=== Begin Enclosure ===

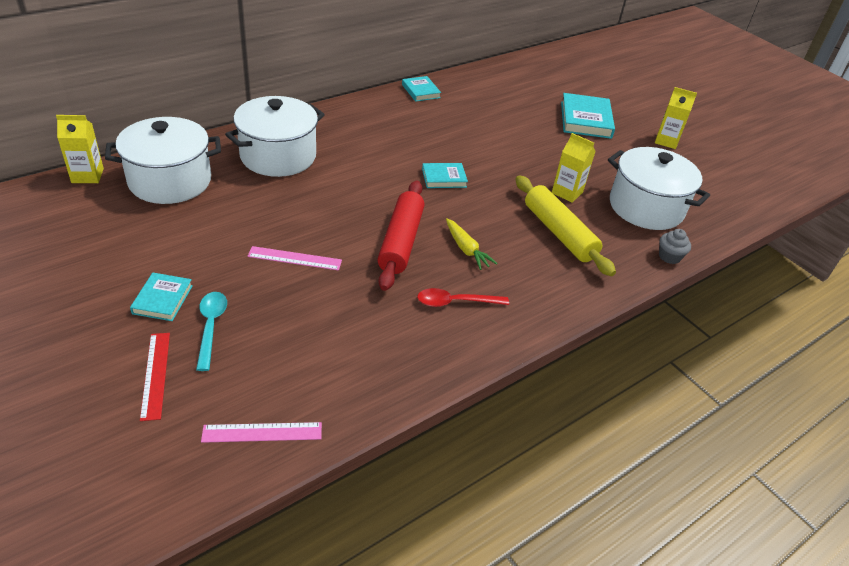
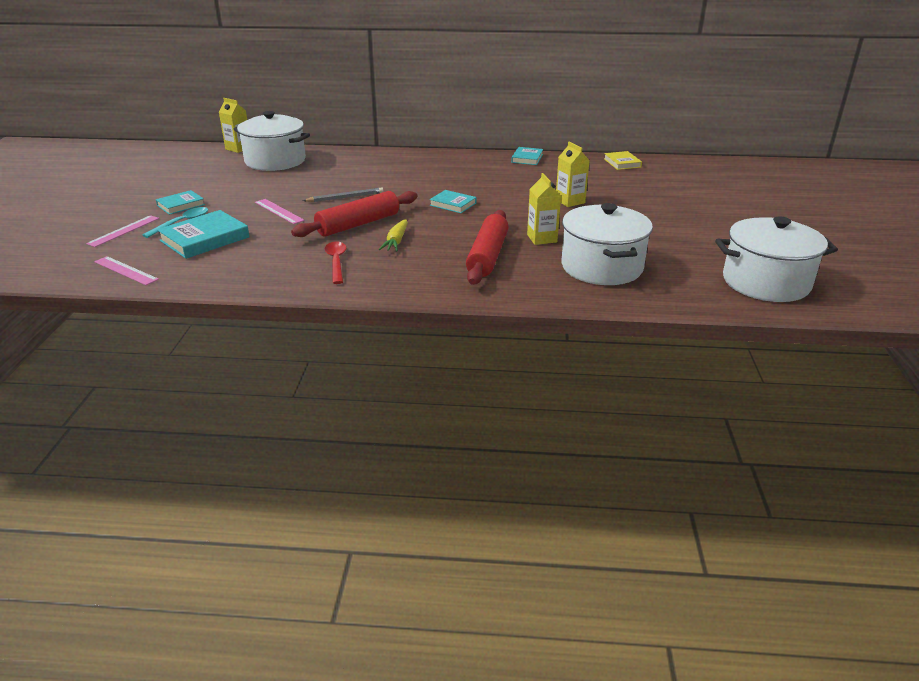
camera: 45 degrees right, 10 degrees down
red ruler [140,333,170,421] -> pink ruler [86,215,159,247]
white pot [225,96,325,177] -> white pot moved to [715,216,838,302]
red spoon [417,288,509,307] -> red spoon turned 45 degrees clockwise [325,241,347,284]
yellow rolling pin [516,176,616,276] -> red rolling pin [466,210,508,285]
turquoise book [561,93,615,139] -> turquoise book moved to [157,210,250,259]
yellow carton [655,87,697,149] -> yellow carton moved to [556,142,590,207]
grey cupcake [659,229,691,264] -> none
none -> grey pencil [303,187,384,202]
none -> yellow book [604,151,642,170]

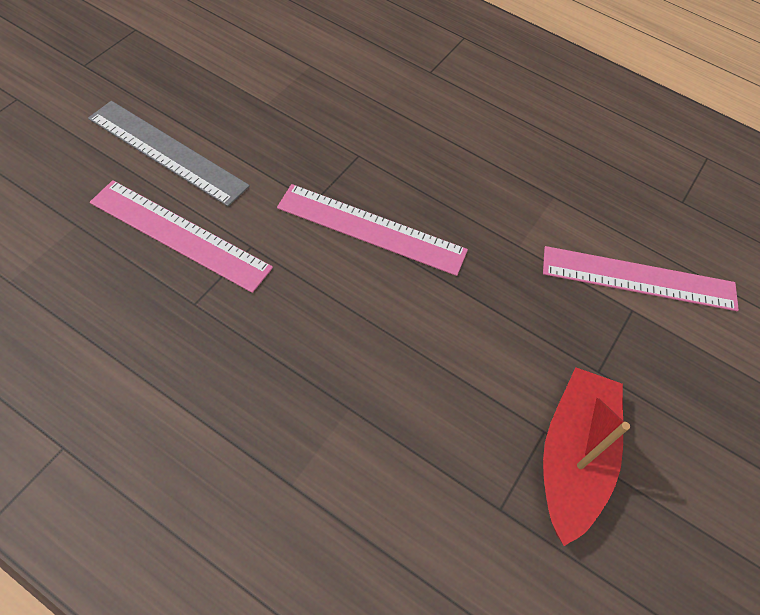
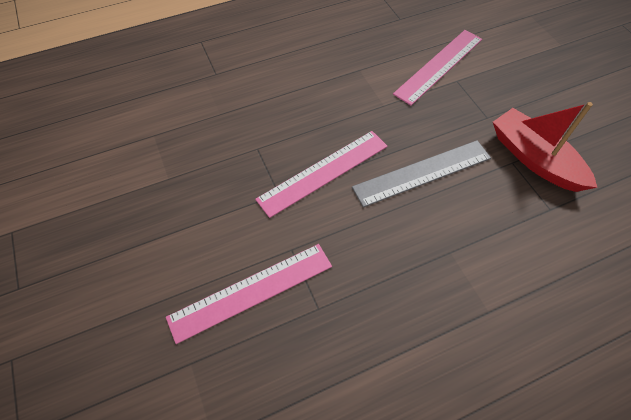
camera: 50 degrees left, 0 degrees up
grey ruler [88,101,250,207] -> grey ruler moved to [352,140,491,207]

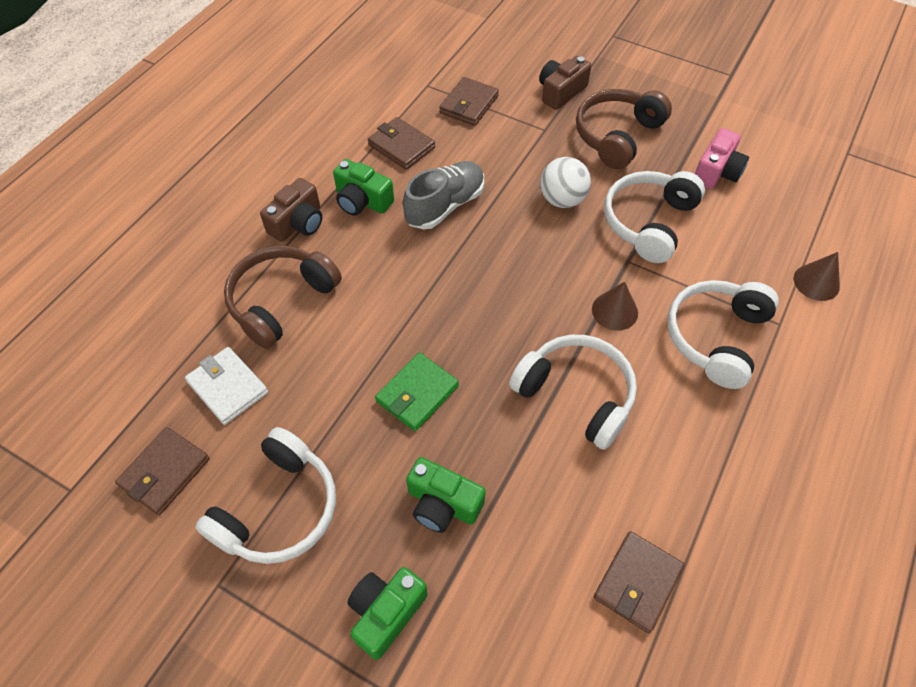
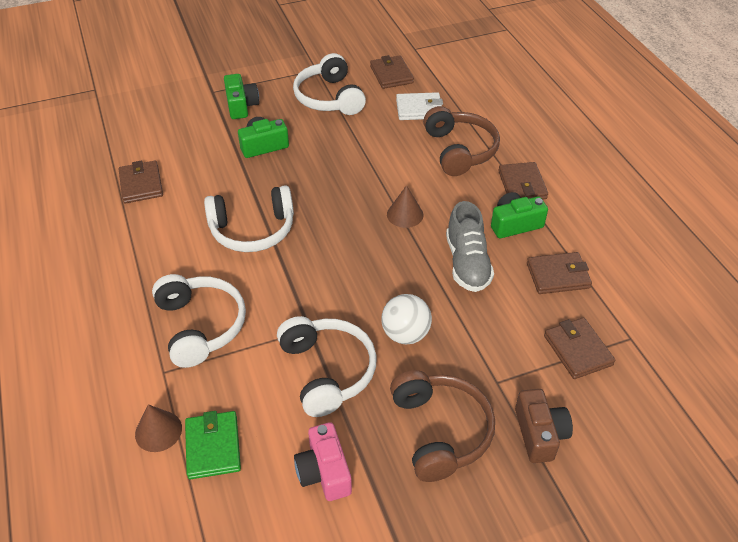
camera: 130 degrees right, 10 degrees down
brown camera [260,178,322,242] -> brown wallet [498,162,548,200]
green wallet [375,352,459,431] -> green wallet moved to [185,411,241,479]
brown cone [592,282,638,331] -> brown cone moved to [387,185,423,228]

=== End Enclosure ===

Task statement>
Omit the pictures and write out exactly the lines from the one containing "red spoon [417,288,509,307]" through the last line of the material.

Expected output>
red spoon [417,288,509,307] -> red spoon turned 45 degrees clockwise [325,241,347,284]
yellow rolling pin [516,176,616,276] -> red rolling pin [466,210,508,285]
turquoise book [561,93,615,139] -> turquoise book moved to [157,210,250,259]
yellow carton [655,87,697,149] -> yellow carton moved to [556,142,590,207]
grey cupcake [659,229,691,264] -> none
none -> grey pencil [303,187,384,202]
none -> yellow book [604,151,642,170]

camera: 50 degrees left, 0 degrees up
grey ruler [88,101,250,207] -> grey ruler moved to [352,140,491,207]

camera: 130 degrees right, 10 degrees down
brown camera [260,178,322,242] -> brown wallet [498,162,548,200]
green wallet [375,352,459,431] -> green wallet moved to [185,411,241,479]
brown cone [592,282,638,331] -> brown cone moved to [387,185,423,228]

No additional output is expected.